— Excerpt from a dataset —
»»

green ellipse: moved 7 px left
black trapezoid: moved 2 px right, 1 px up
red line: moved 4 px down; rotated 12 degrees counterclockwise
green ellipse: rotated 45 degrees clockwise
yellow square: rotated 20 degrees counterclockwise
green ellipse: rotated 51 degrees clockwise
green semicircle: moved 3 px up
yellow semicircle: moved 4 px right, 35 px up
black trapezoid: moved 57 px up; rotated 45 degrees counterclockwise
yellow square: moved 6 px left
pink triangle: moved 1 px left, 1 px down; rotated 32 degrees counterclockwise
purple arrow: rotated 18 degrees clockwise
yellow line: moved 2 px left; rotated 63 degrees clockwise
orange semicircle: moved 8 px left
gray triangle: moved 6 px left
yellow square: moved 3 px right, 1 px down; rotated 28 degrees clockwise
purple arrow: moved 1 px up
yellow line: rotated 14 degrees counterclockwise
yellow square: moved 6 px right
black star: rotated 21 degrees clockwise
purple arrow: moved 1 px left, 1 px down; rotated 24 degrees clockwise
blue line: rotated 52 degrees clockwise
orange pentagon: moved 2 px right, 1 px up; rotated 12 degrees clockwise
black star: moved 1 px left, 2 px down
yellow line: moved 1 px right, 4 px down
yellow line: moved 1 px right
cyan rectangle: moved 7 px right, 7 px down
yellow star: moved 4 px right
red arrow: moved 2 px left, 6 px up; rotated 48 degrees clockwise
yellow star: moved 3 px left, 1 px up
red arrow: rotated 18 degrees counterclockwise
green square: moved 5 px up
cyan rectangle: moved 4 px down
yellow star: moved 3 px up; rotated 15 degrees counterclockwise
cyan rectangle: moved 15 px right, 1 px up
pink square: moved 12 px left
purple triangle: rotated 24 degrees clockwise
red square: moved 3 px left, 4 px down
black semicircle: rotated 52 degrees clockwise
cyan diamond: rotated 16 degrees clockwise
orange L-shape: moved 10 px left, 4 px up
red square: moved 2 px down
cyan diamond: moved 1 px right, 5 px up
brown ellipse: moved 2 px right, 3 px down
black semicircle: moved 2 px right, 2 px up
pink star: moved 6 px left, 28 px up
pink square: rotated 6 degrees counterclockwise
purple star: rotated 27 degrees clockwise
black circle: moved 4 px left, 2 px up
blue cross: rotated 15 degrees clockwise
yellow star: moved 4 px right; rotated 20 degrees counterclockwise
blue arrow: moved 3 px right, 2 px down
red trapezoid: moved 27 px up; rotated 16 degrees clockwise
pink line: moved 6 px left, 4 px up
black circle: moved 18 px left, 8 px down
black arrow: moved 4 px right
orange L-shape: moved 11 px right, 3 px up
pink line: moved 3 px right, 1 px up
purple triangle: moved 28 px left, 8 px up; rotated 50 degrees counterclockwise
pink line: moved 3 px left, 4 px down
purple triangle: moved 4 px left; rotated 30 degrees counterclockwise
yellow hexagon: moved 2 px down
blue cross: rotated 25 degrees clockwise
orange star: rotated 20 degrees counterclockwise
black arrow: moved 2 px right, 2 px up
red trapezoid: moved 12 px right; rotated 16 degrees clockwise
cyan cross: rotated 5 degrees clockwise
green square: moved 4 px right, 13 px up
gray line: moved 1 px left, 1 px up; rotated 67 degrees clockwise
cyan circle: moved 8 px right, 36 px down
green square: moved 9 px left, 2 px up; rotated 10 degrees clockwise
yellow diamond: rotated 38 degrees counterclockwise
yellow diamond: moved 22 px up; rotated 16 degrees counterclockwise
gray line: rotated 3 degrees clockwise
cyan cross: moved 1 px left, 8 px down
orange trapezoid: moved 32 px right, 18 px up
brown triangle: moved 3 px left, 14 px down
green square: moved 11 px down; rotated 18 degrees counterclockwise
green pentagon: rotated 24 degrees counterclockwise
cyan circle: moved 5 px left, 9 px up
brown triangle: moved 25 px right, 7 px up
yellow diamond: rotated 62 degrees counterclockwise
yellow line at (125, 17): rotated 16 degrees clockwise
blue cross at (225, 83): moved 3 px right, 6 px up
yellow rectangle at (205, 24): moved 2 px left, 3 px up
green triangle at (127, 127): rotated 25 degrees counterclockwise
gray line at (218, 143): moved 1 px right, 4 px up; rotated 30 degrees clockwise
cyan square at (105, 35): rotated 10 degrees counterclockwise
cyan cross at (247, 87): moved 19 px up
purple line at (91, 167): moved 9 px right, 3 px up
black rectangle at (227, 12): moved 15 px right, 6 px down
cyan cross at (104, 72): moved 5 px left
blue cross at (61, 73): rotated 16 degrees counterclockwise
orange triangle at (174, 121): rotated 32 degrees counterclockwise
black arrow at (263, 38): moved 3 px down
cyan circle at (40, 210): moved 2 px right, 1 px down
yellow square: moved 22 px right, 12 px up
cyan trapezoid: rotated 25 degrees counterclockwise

««

— Exercise —
Copy all of the data above line for line, without changing anything.

— Result below —
green ellipse: moved 7 px left
black trapezoid: moved 2 px right, 1 px up
red line: moved 4 px down; rotated 12 degrees counterclockwise
green ellipse: rotated 45 degrees clockwise
yellow square: rotated 20 degrees counterclockwise
green ellipse: rotated 51 degrees clockwise
green semicircle: moved 3 px up
yellow semicircle: moved 4 px right, 35 px up
black trapezoid: moved 57 px up; rotated 45 degrees counterclockwise
yellow square: moved 6 px left
pink triangle: moved 1 px left, 1 px down; rotated 32 degrees counterclockwise
purple arrow: rotated 18 degrees clockwise
yellow line: moved 2 px left; rotated 63 degrees clockwise
orange semicircle: moved 8 px left
gray triangle: moved 6 px left
yellow square: moved 3 px right, 1 px down; rotated 28 degrees clockwise
purple arrow: moved 1 px up
yellow line: rotated 14 degrees counterclockwise
yellow square: moved 6 px right
black star: rotated 21 degrees clockwise
purple arrow: moved 1 px left, 1 px down; rotated 24 degrees clockwise
blue line: rotated 52 degrees clockwise
orange pentagon: moved 2 px right, 1 px up; rotated 12 degrees clockwise
black star: moved 1 px left, 2 px down
yellow line: moved 1 px right, 4 px down
yellow line: moved 1 px right
cyan rectangle: moved 7 px right, 7 px down
yellow star: moved 4 px right
red arrow: moved 2 px left, 6 px up; rotated 48 degrees clockwise
yellow star: moved 3 px left, 1 px up
red arrow: rotated 18 degrees counterclockwise
green square: moved 5 px up
cyan rectangle: moved 4 px down
yellow star: moved 3 px up; rotated 15 degrees counterclockwise
cyan rectangle: moved 15 px right, 1 px up
pink square: moved 12 px left
purple triangle: rotated 24 degrees clockwise
red square: moved 3 px left, 4 px down
black semicircle: rotated 52 degrees clockwise
cyan diamond: rotated 16 degrees clockwise
orange L-shape: moved 10 px left, 4 px up
red square: moved 2 px down
cyan diamond: moved 1 px right, 5 px up
brown ellipse: moved 2 px right, 3 px down
black semicircle: moved 2 px right, 2 px up
pink star: moved 6 px left, 28 px up
pink square: rotated 6 degrees counterclockwise
purple star: rotated 27 degrees clockwise
black circle: moved 4 px left, 2 px up
blue cross: rotated 15 degrees clockwise
yellow star: moved 4 px right; rotated 20 degrees counterclockwise
blue arrow: moved 3 px right, 2 px down
red trapezoid: moved 27 px up; rotated 16 degrees clockwise
pink line: moved 6 px left, 4 px up
black circle: moved 18 px left, 8 px down
black arrow: moved 4 px right
orange L-shape: moved 11 px right, 3 px up
pink line: moved 3 px right, 1 px up
purple triangle: moved 28 px left, 8 px up; rotated 50 degrees counterclockwise
pink line: moved 3 px left, 4 px down
purple triangle: moved 4 px left; rotated 30 degrees counterclockwise
yellow hexagon: moved 2 px down
blue cross: rotated 25 degrees clockwise
orange star: rotated 20 degrees counterclockwise
black arrow: moved 2 px right, 2 px up
red trapezoid: moved 12 px right; rotated 16 degrees clockwise
cyan cross: rotated 5 degrees clockwise
green square: moved 4 px right, 13 px up
gray line: moved 1 px left, 1 px up; rotated 67 degrees clockwise
cyan circle: moved 8 px right, 36 px down
green square: moved 9 px left, 2 px up; rotated 10 degrees clockwise
yellow diamond: rotated 38 degrees counterclockwise
yellow diamond: moved 22 px up; rotated 16 degrees counterclockwise
gray line: rotated 3 degrees clockwise
cyan cross: moved 1 px left, 8 px down
orange trapezoid: moved 32 px right, 18 px up
brown triangle: moved 3 px left, 14 px down
green square: moved 11 px down; rotated 18 degrees counterclockwise
green pentagon: rotated 24 degrees counterclockwise
cyan circle: moved 5 px left, 9 px up
brown triangle: moved 25 px right, 7 px up
yellow diamond: rotated 62 degrees counterclockwise
yellow line at (125, 17): rotated 16 degrees clockwise
blue cross at (225, 83): moved 3 px right, 6 px up
yellow rectangle at (205, 24): moved 2 px left, 3 px up
green triangle at (127, 127): rotated 25 degrees counterclockwise
gray line at (218, 143): moved 1 px right, 4 px up; rotated 30 degrees clockwise
cyan square at (105, 35): rotated 10 degrees counterclockwise
cyan cross at (247, 87): moved 19 px up
purple line at (91, 167): moved 9 px right, 3 px up
black rectangle at (227, 12): moved 15 px right, 6 px down
cyan cross at (104, 72): moved 5 px left
blue cross at (61, 73): rotated 16 degrees counterclockwise
orange triangle at (174, 121): rotated 32 degrees counterclockwise
black arrow at (263, 38): moved 3 px down
cyan circle at (40, 210): moved 2 px right, 1 px down
yellow square: moved 22 px right, 12 px up
cyan trapezoid: rotated 25 degrees counterclockwise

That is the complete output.